Start of Data supplied

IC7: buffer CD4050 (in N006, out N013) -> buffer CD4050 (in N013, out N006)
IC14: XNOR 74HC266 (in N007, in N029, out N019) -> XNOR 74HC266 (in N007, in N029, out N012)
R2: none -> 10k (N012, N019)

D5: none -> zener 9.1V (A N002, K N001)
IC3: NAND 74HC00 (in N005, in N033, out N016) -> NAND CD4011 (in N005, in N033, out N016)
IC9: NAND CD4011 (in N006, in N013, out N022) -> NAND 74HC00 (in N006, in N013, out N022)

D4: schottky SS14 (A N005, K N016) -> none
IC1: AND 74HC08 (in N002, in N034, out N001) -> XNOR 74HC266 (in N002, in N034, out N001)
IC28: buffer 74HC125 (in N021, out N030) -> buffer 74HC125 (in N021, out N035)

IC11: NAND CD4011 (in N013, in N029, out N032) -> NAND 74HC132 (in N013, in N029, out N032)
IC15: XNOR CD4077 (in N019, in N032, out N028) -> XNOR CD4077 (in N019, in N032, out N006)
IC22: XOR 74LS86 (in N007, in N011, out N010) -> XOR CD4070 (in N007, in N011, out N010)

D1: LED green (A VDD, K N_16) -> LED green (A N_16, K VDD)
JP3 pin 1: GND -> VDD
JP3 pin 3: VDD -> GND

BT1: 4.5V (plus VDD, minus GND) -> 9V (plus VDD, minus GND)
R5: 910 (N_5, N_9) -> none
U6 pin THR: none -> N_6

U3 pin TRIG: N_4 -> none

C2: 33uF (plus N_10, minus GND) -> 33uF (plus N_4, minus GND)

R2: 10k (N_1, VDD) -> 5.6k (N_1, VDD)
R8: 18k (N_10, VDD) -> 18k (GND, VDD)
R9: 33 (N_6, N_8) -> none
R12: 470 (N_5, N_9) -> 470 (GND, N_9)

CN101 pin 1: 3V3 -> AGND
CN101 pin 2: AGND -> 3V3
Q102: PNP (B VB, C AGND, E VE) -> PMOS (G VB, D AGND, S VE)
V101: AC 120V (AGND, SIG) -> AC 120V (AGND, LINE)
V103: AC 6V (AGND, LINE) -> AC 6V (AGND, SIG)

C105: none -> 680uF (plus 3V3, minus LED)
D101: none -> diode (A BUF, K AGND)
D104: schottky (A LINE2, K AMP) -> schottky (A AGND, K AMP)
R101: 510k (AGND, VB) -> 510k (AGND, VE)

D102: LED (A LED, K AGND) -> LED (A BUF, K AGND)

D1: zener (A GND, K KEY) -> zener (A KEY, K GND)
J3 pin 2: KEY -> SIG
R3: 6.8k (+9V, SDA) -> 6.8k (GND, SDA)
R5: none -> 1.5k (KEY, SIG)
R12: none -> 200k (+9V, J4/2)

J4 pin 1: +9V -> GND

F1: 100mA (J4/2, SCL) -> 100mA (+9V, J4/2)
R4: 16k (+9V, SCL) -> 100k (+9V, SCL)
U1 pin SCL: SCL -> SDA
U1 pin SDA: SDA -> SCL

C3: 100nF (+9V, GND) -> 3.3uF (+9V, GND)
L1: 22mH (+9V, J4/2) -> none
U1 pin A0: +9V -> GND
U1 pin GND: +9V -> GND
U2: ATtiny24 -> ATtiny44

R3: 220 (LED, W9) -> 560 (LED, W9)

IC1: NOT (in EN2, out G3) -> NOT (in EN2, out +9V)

End of Data supplied

* [Task to carry out]:
Wherever "plus" occurs in the records above, copy the line it sits in.

* [Written reply]:
BT1: 4.5V (plus VDD, minus GND) -> 9V (plus VDD, minus GND)
C2: 33uF (plus N_10, minus GND) -> 33uF (plus N_4, minus GND)
C105: none -> 680uF (plus 3V3, minus LED)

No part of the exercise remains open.